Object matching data
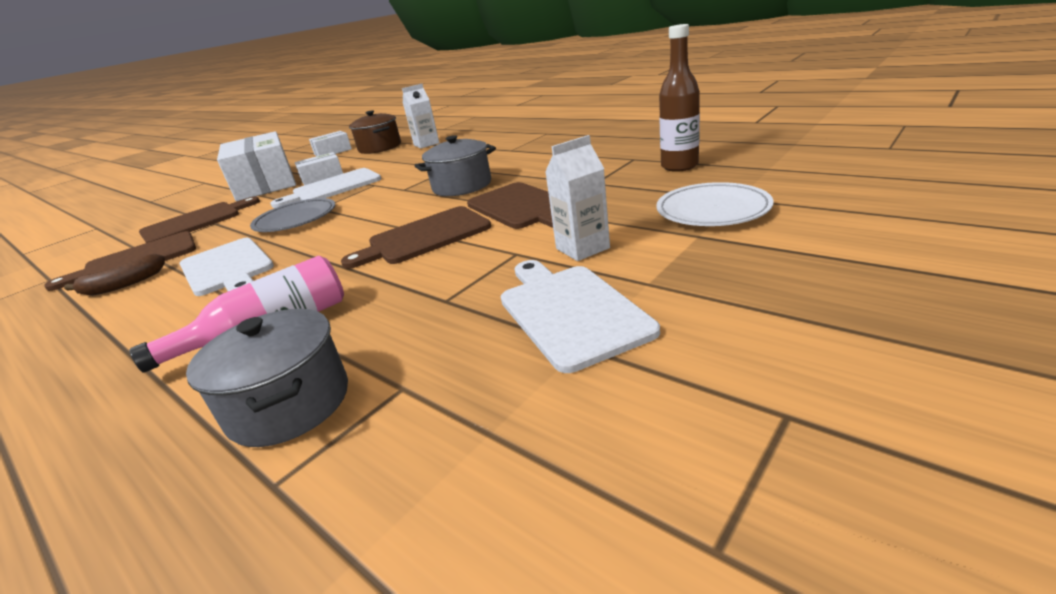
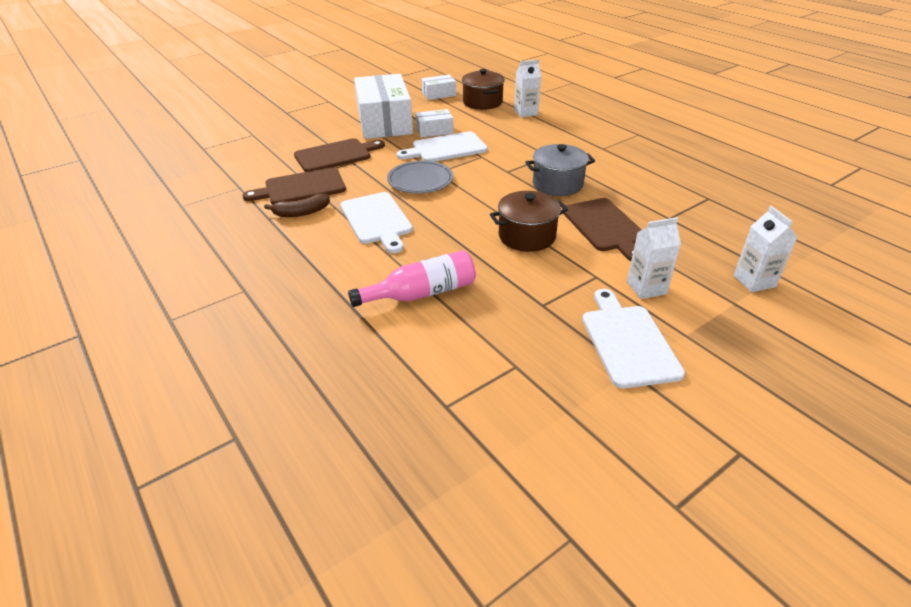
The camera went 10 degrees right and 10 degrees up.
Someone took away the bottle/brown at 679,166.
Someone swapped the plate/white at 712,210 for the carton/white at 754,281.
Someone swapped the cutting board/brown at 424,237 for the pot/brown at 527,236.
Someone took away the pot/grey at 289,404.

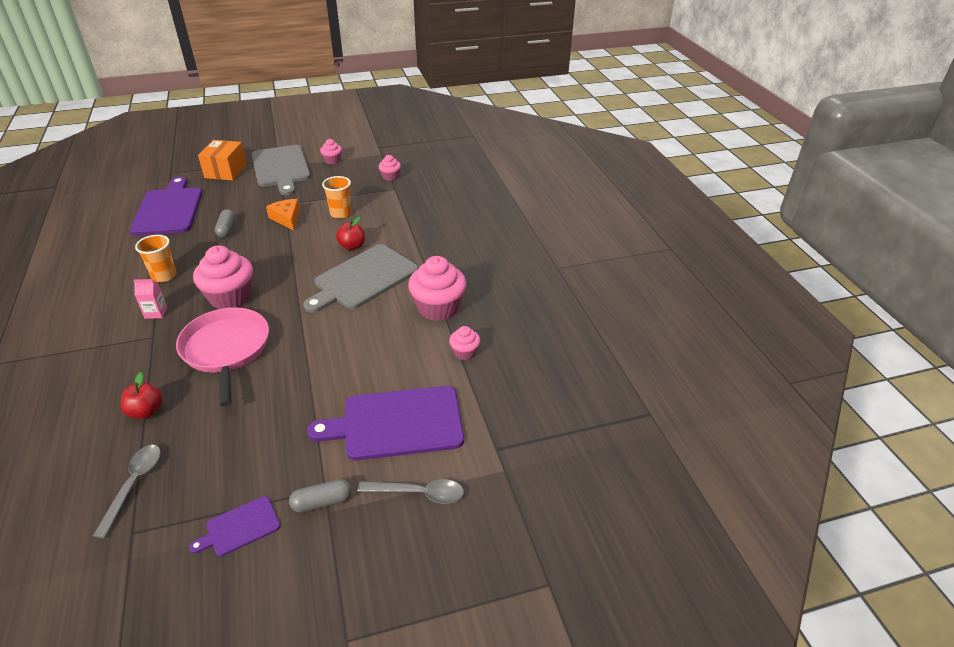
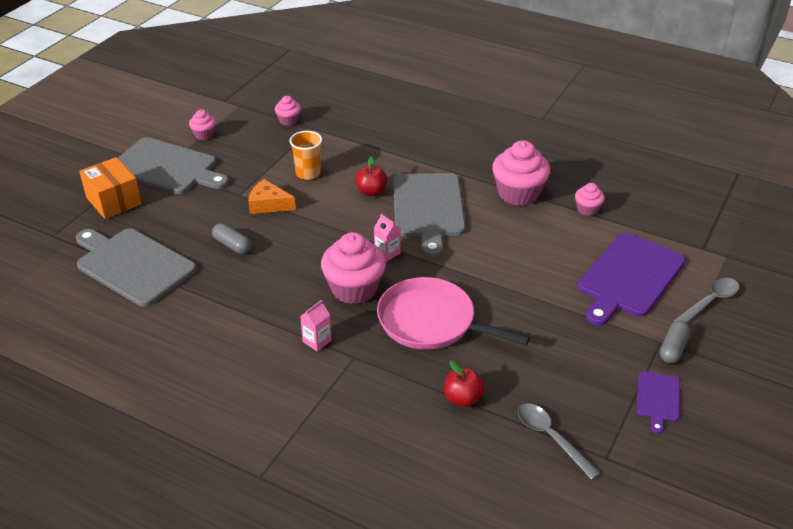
The camera went 45 degrees left and 0 degrees up.
Someone repainted the cutting board/purple at 169,209, which became the cutting board/grey at 133,265.
Someone took away the cup/orange at 164,276.
Someone put down the carton/pink at 387,253.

Task brief: Return each record exactly as given, excluding any image.

Exercise result:
The camera went 10 degrees right and 10 degrees up.
Someone took away the bottle/brown at 679,166.
Someone swapped the plate/white at 712,210 for the carton/white at 754,281.
Someone swapped the cutting board/brown at 424,237 for the pot/brown at 527,236.
Someone took away the pot/grey at 289,404.

The camera went 45 degrees left and 0 degrees up.
Someone repainted the cutting board/purple at 169,209, which became the cutting board/grey at 133,265.
Someone took away the cup/orange at 164,276.
Someone put down the carton/pink at 387,253.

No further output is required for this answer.